**Task:** Once the line with "pink phone: 7 -> 9" has been located in the records below, set down that line and all subsequent lines exactly, omitting the pictures.

##### Supplied records

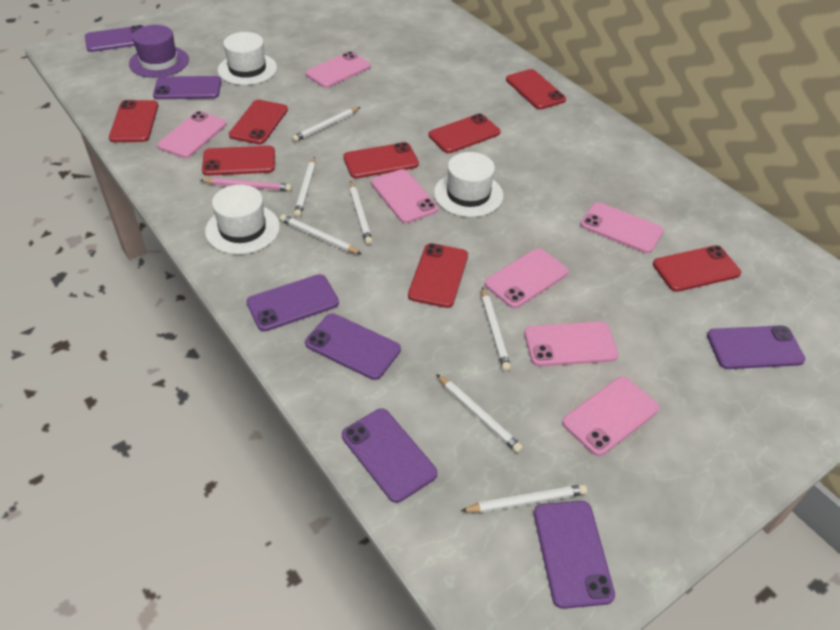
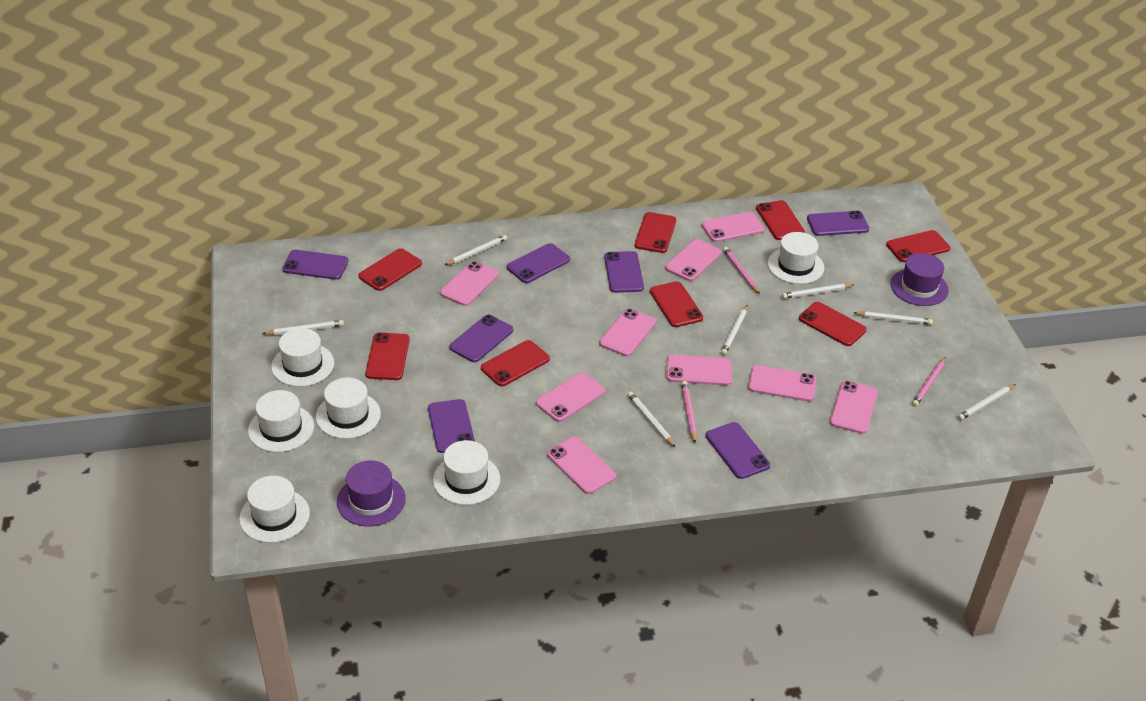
pink pencil: 1 -> 3
pink phone: 7 -> 9
purple hat: 1 -> 2
white hat: 3 -> 6

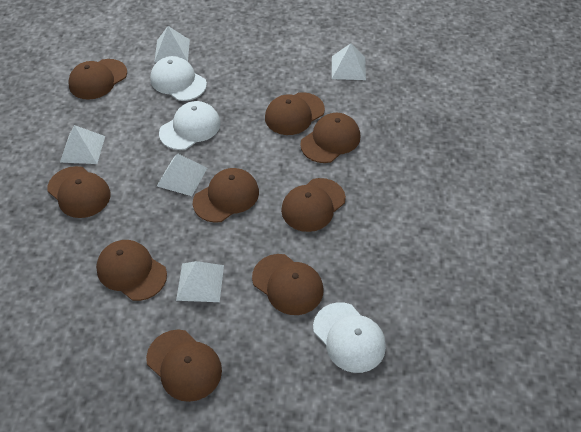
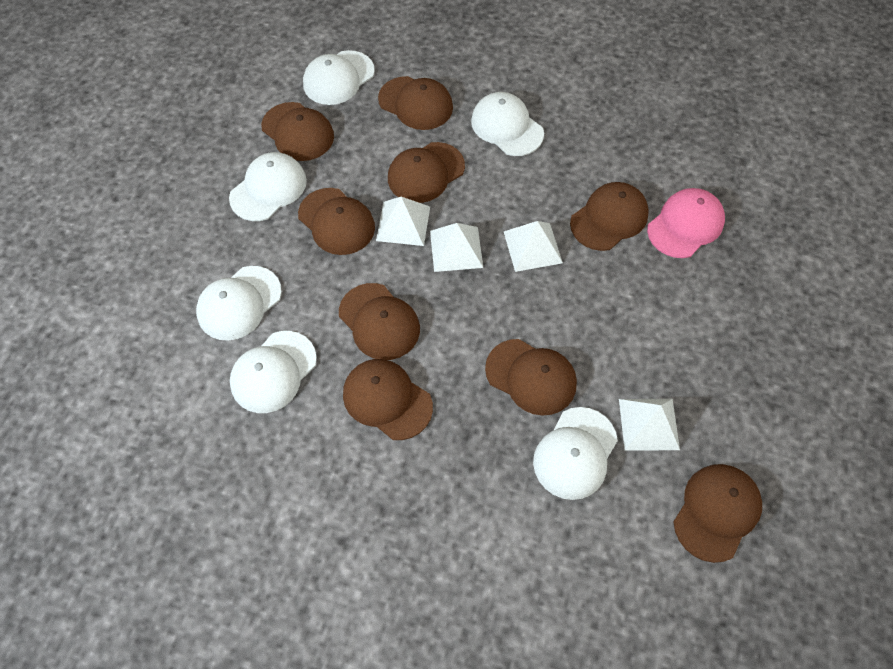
pink cap: 0 -> 1
white cap: 3 -> 6
white pyramid: 5 -> 4

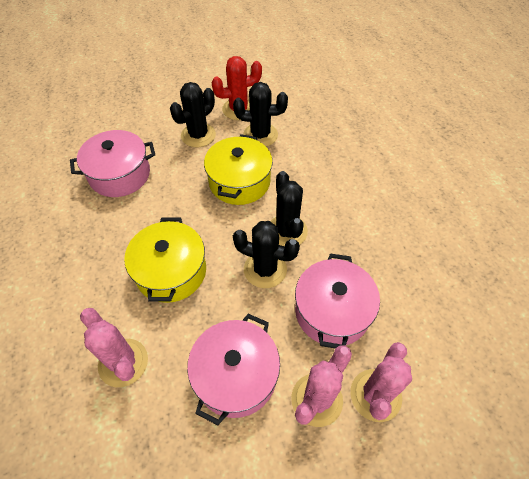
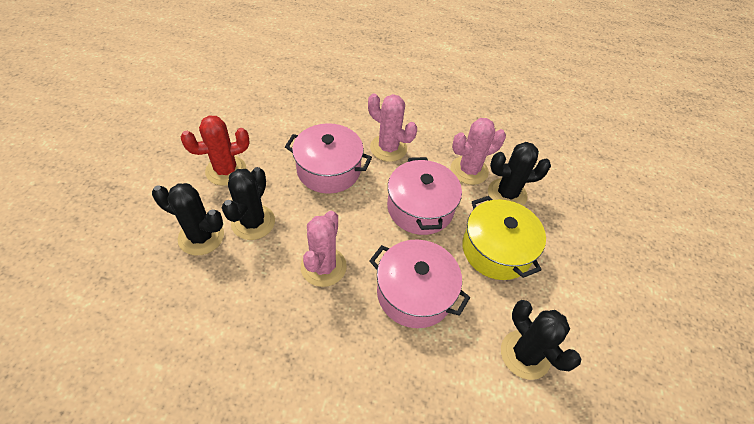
yellow pot: 2 -> 1

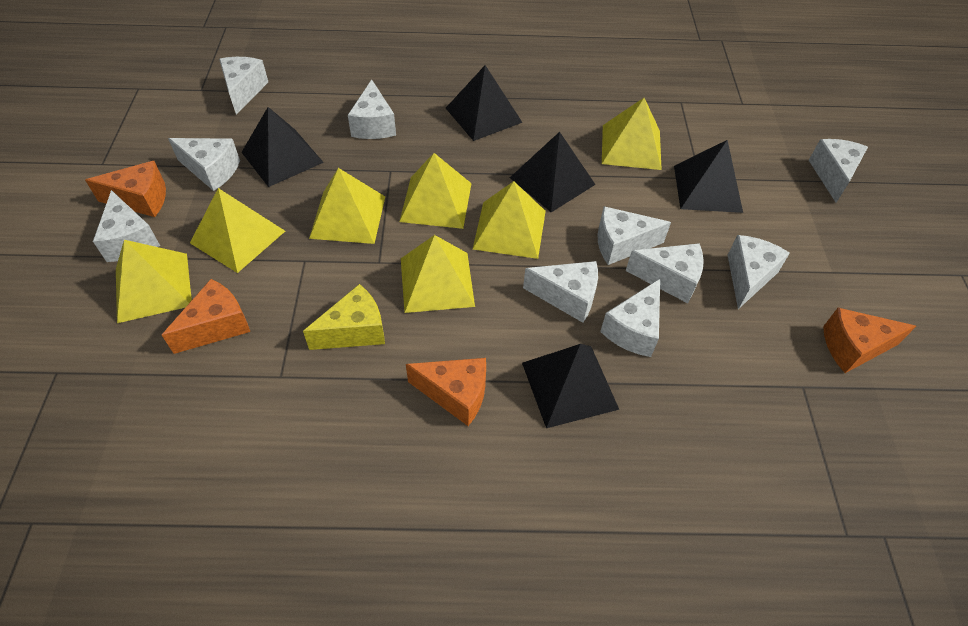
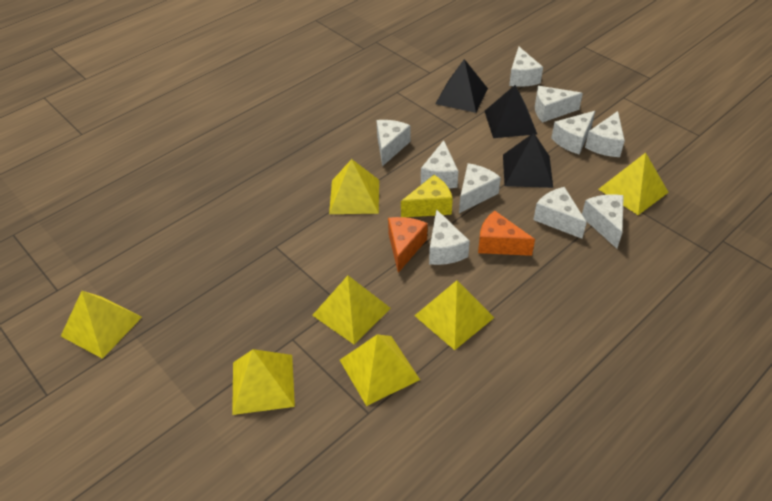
black pyramid: 5 -> 3
orange cheese: 4 -> 2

##########

**Response below:**
pink phone: 7 -> 9
purple hat: 1 -> 2
white hat: 3 -> 6

pink cap: 0 -> 1
white cap: 3 -> 6
white pyramid: 5 -> 4

yellow pot: 2 -> 1

black pyramid: 5 -> 3
orange cheese: 4 -> 2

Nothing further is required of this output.